WHAT THIS TASK INVOLVES: Find every line of the records that has "none" and return it.

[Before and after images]
((

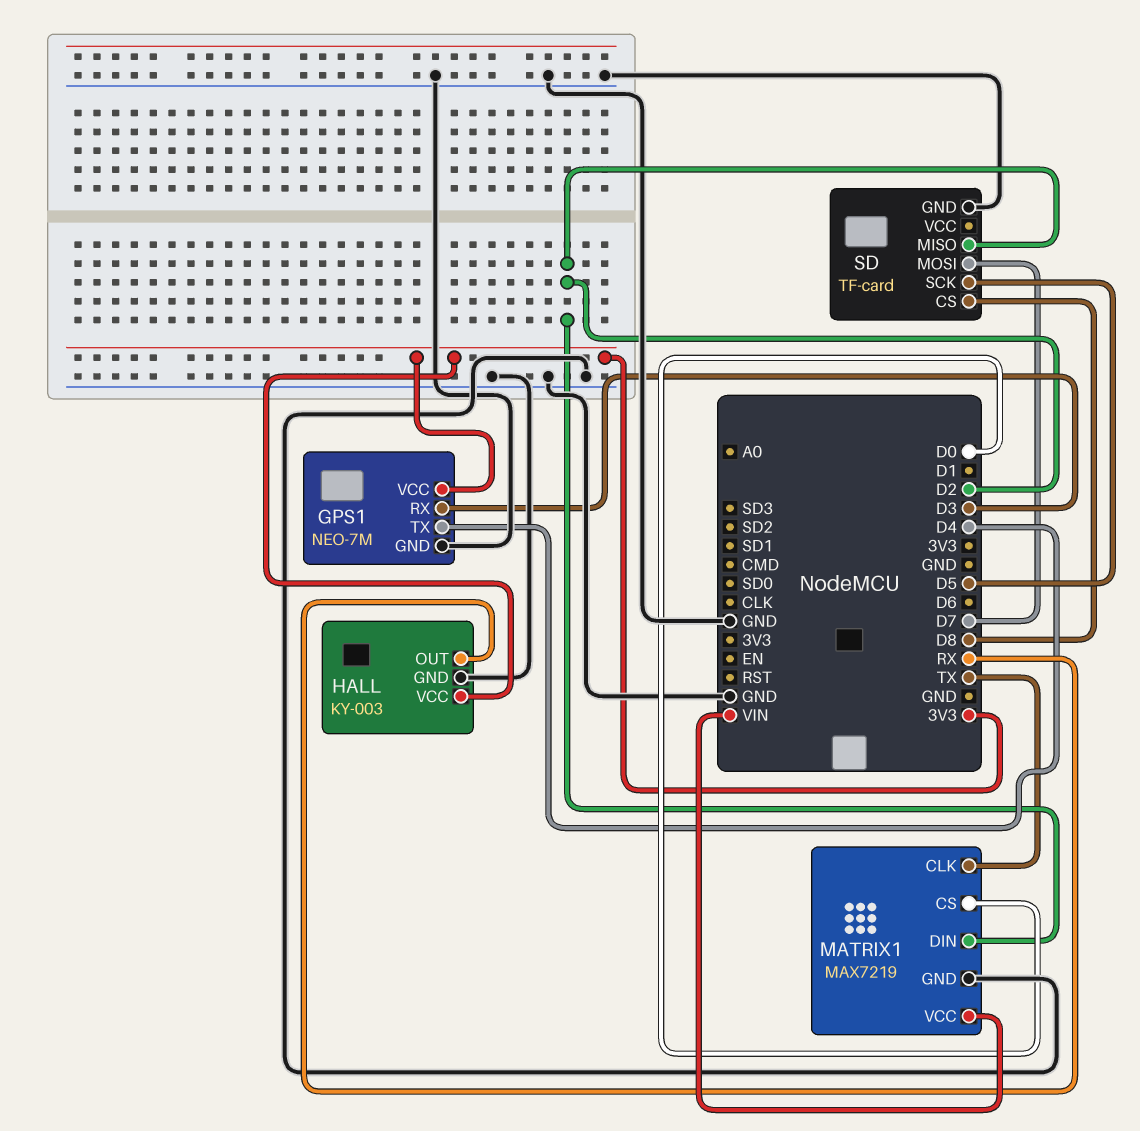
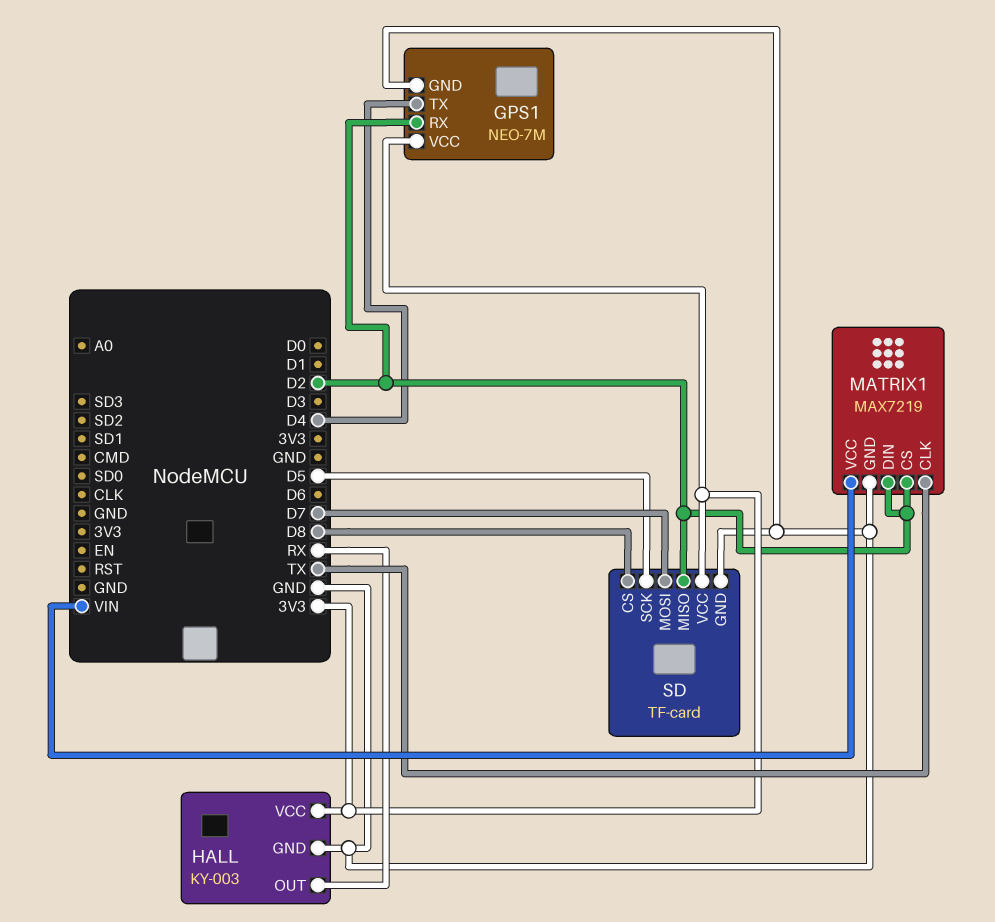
GPS1 pin RX: D3 -> D2
MATRIX1 pin CS: D0 -> D2
SD pin VCC: none -> 3V3

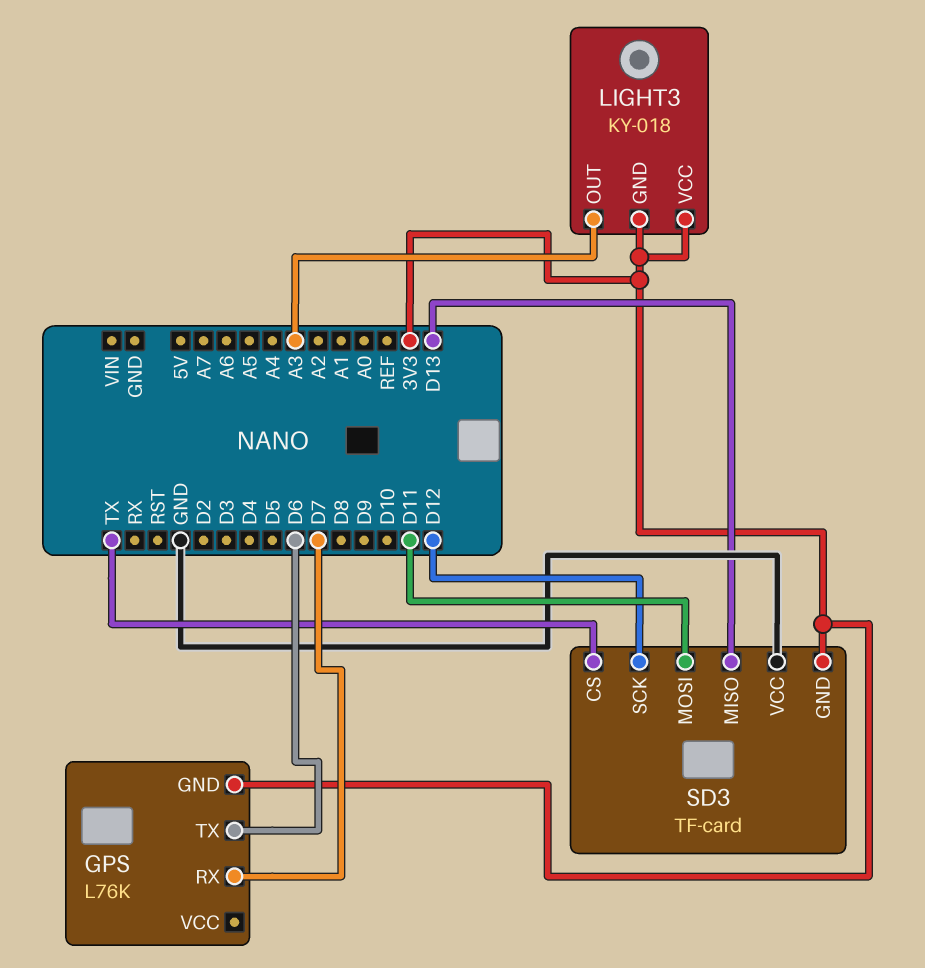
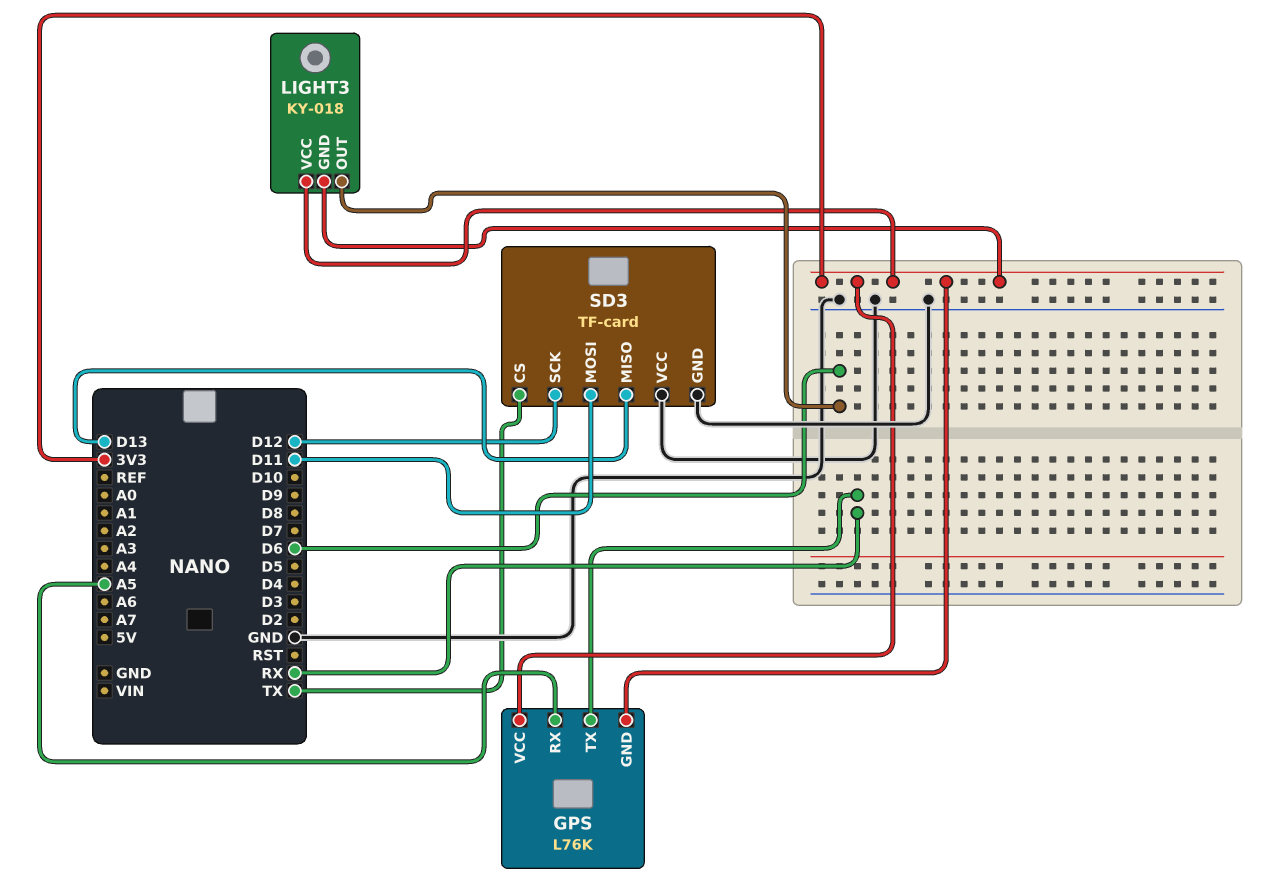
GPS pin RX: D7 -> A5
GPS pin TX: D6 -> RX
GPS pin VCC: none -> 3V3
LIGHT3 pin OUT: A3 -> D6
SD3 pin GND: 3V3 -> GND

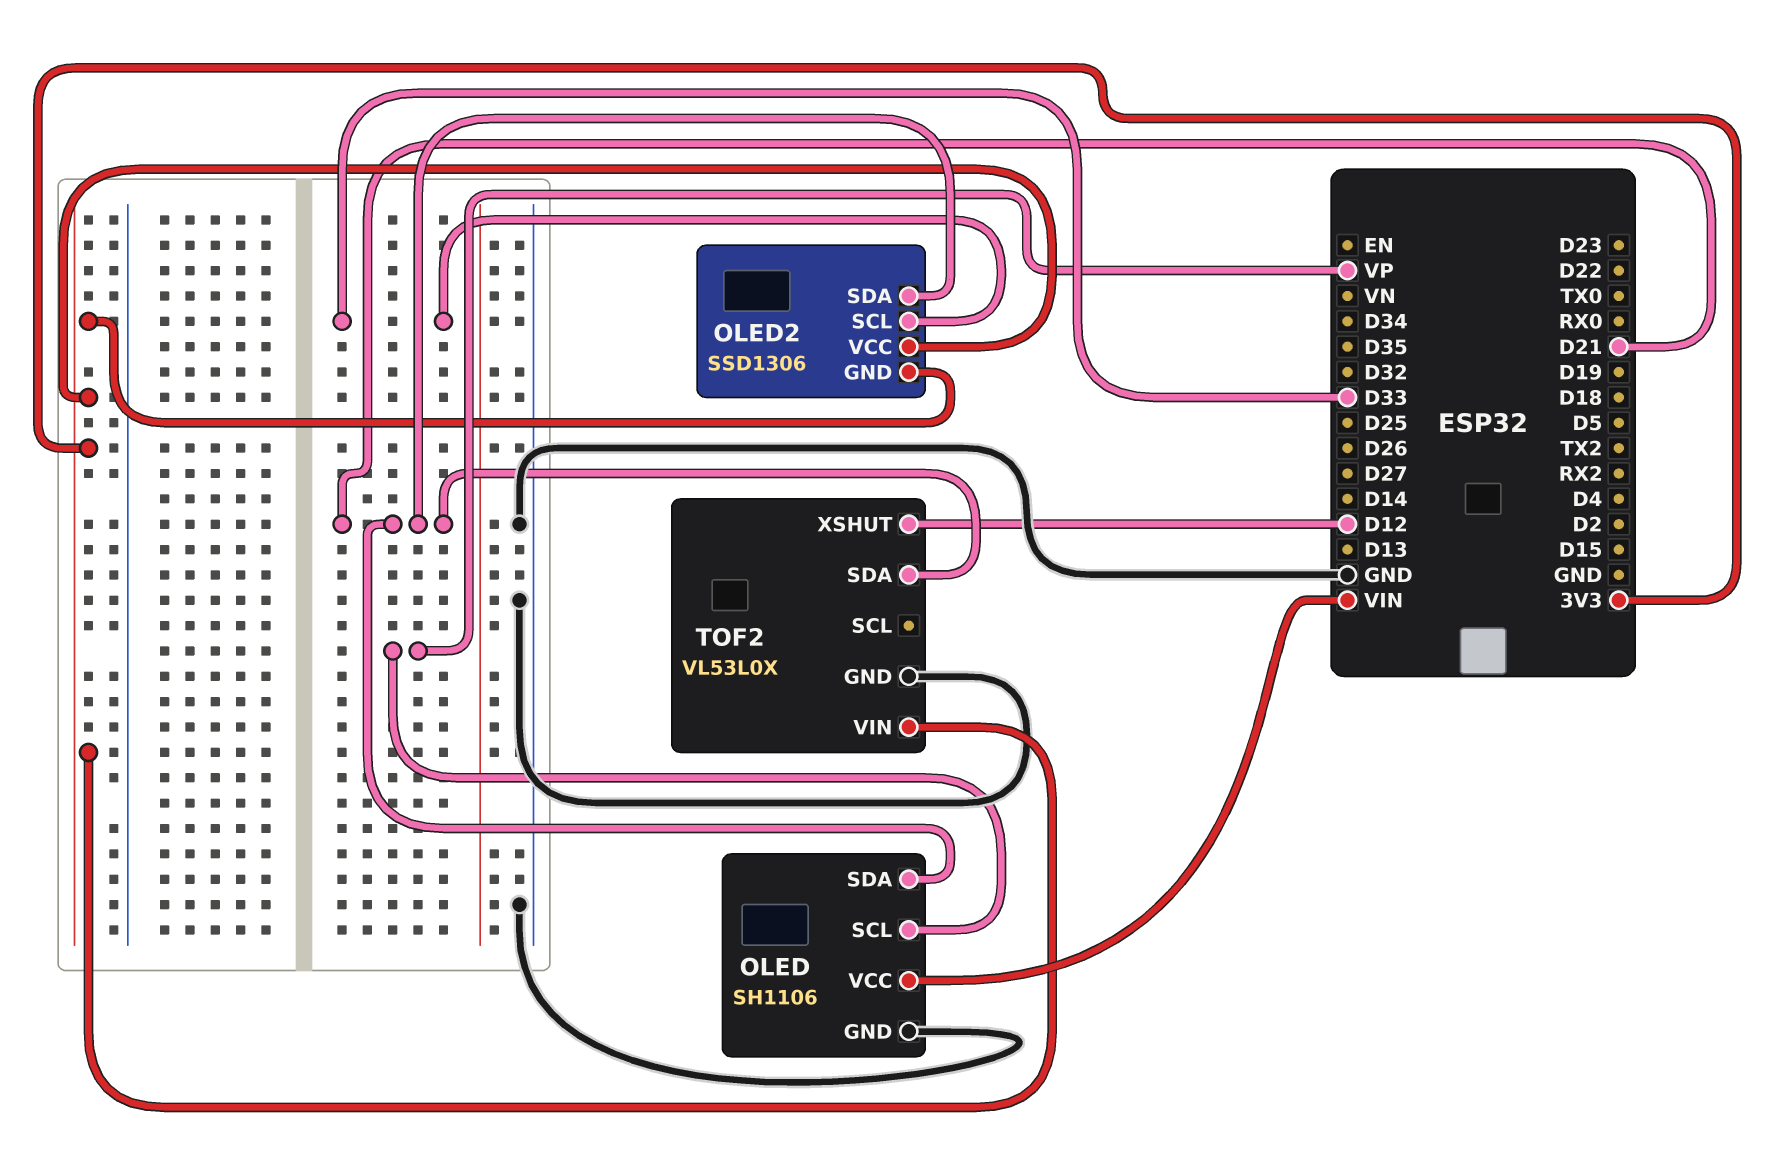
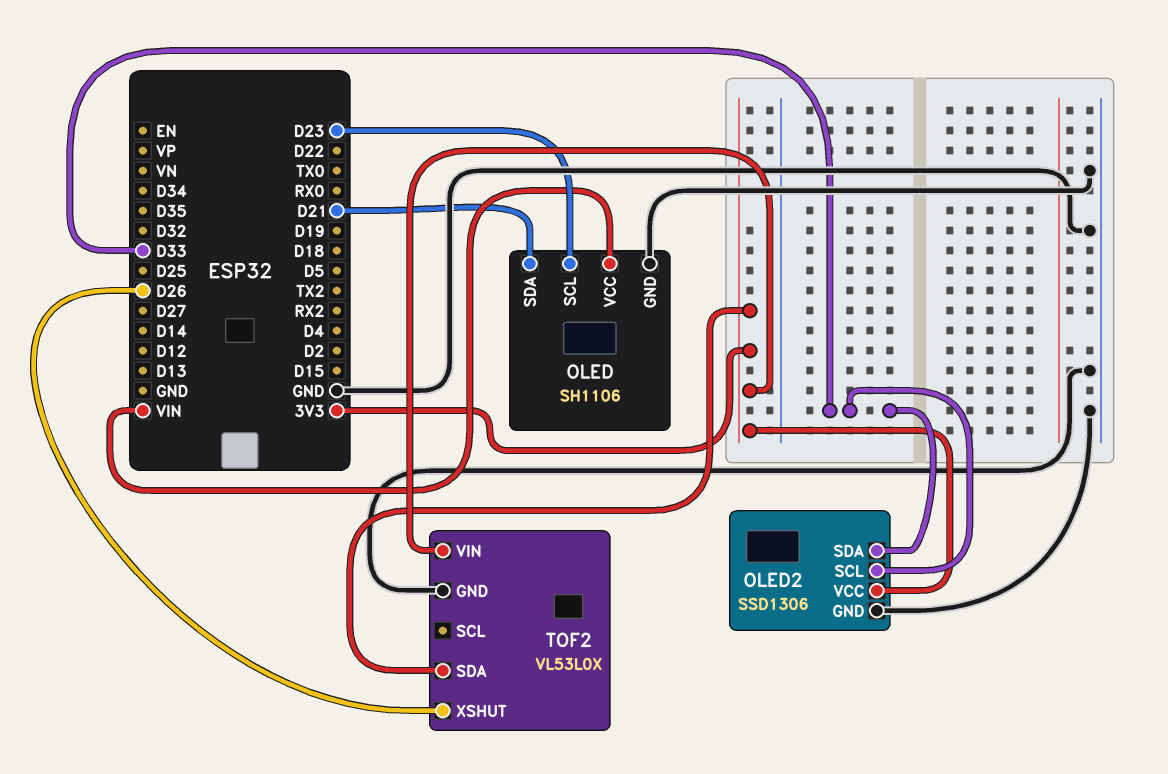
OLED pin SCL: VP -> D23
OLED2 pin GND: 3V3 -> GND
OLED2 pin SDA: D21 -> D33
TOF2 pin SDA: D21 -> 3V3
TOF2 pin XSHUT: D12 -> D26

))

WRITTEN RESPONSE:
SD pin VCC: none -> 3V3
GPS pin VCC: none -> 3V3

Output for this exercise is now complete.